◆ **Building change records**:
+ + +
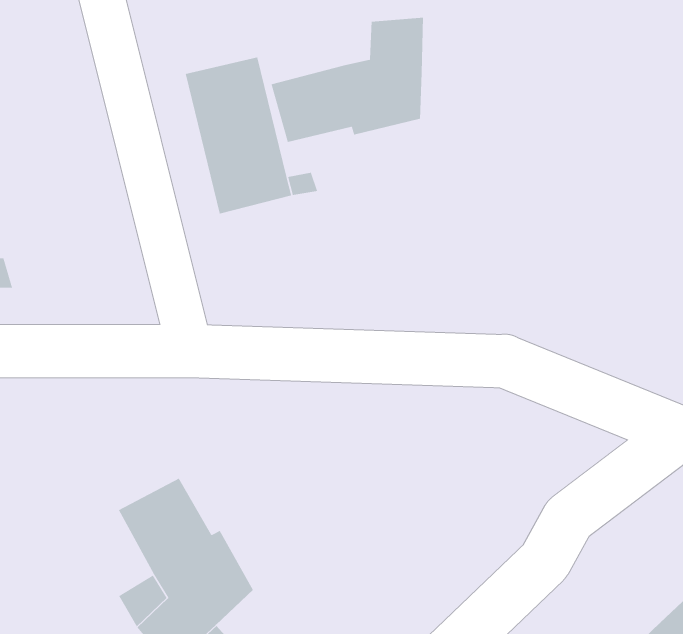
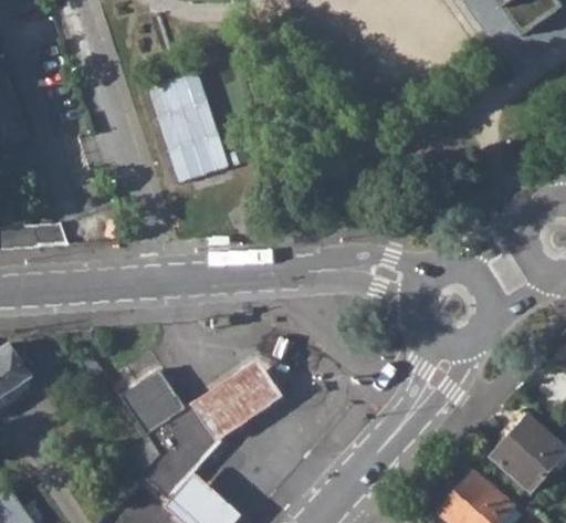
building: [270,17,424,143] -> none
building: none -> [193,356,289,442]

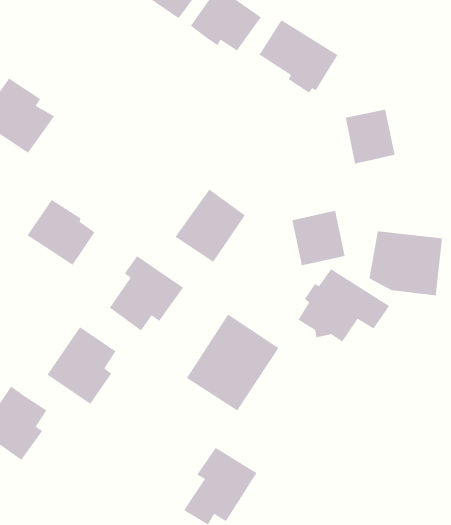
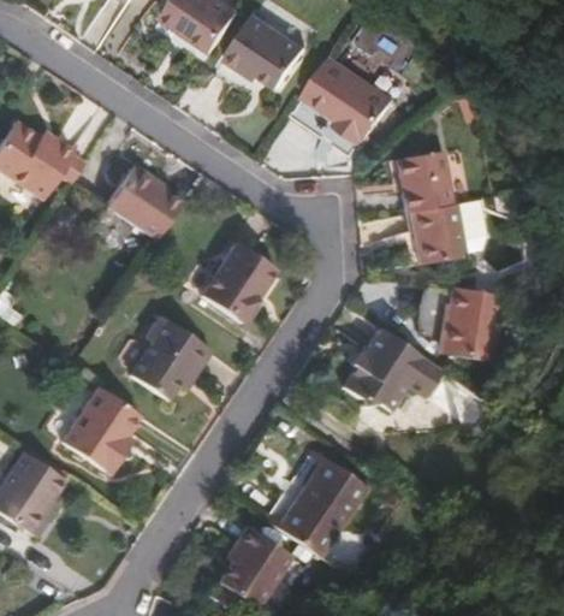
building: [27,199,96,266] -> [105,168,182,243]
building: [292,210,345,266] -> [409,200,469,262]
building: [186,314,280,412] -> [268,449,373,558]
+ + +
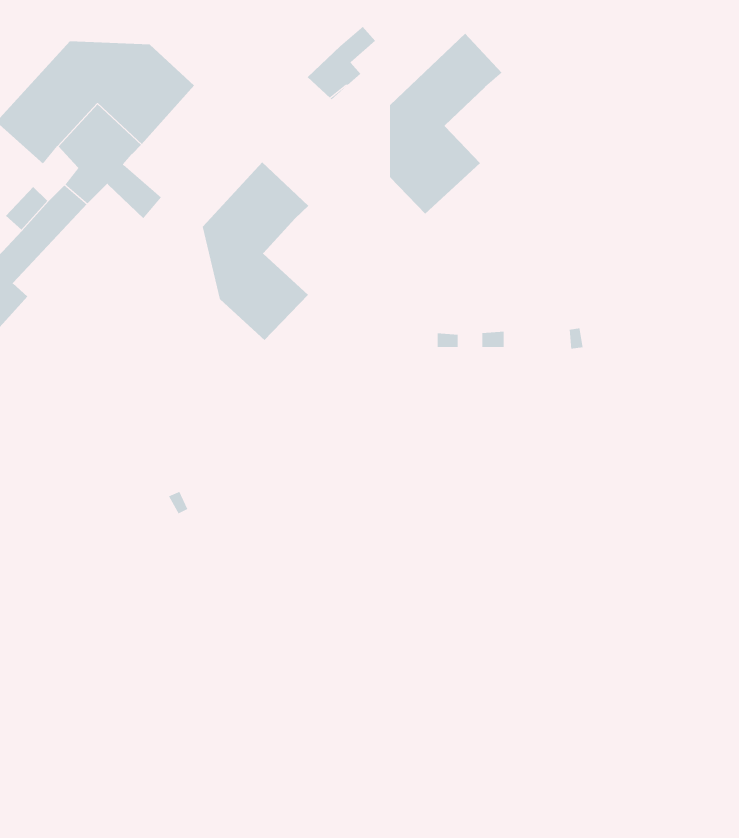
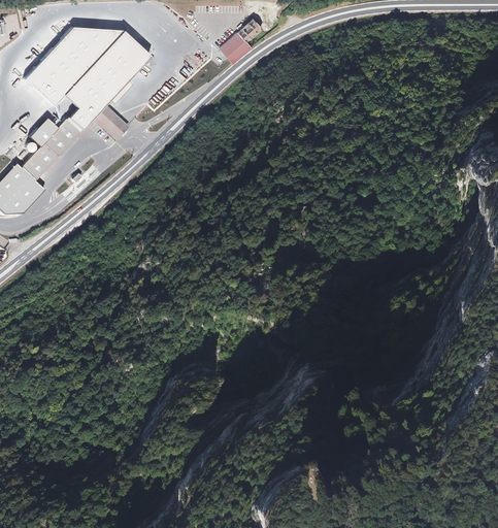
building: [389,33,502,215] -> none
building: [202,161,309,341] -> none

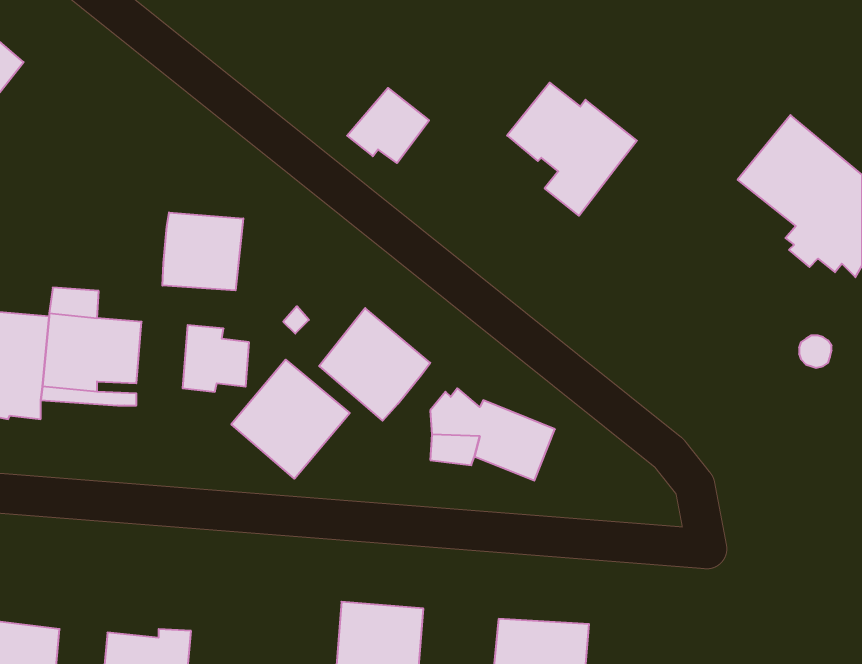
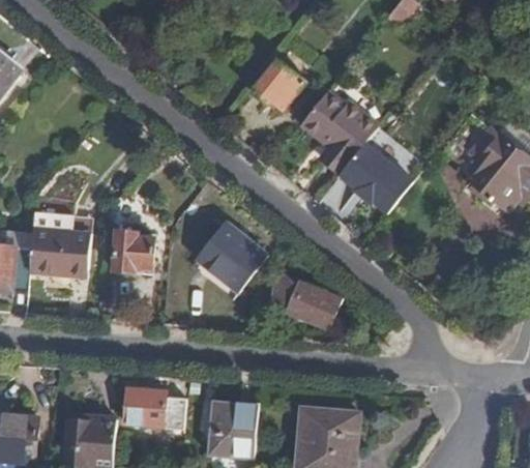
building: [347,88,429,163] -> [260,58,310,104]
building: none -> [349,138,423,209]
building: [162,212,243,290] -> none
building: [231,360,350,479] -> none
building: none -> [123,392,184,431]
+ + +
◆ **WHAT TO PRODUCE**: Print again the lines of the entries above that fall between the line holding "building: none -> [349,138,423,209]" and the line holding "building: none -> [123,392,184,431]", inclusive, exactly as they stand.

◆ **SOLUTION TO THIS EXERCISE**:
building: none -> [349,138,423,209]
building: [162,212,243,290] -> none
building: [231,360,350,479] -> none
building: none -> [123,392,184,431]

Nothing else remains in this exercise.